* **Task**
In the material below, find the line that contains "camera: 10 degrees right, 0 degrees up" and the line that contains "none -> yellow watering can [253,80,349,154]", then write out exactly those two lines and everything between them.

________________________

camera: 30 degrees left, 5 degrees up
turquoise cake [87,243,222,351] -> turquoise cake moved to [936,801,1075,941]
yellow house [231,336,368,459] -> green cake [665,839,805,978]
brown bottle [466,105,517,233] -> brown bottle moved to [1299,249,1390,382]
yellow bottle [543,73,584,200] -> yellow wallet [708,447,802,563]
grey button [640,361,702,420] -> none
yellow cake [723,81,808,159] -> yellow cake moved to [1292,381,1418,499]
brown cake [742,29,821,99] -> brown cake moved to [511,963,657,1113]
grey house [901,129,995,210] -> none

________________________

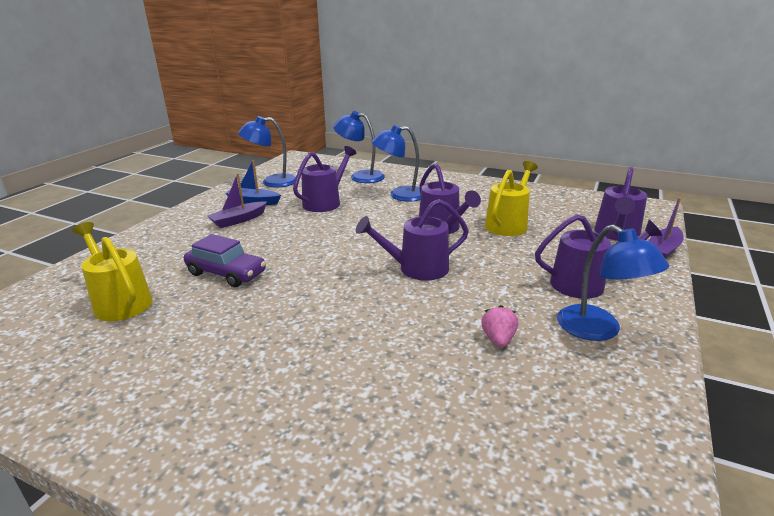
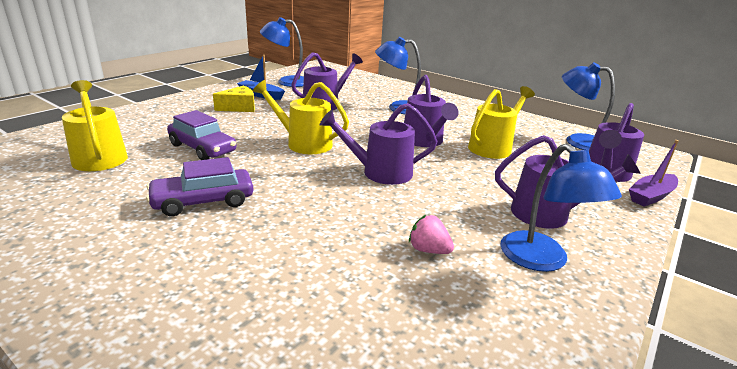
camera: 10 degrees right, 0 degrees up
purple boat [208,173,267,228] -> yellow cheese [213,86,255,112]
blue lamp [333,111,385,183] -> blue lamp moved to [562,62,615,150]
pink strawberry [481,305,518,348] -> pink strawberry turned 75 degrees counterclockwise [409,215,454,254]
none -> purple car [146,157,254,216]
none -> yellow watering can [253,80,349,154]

________________________

* **Exercise output**
camera: 10 degrees right, 0 degrees up
purple boat [208,173,267,228] -> yellow cheese [213,86,255,112]
blue lamp [333,111,385,183] -> blue lamp moved to [562,62,615,150]
pink strawberry [481,305,518,348] -> pink strawberry turned 75 degrees counterclockwise [409,215,454,254]
none -> purple car [146,157,254,216]
none -> yellow watering can [253,80,349,154]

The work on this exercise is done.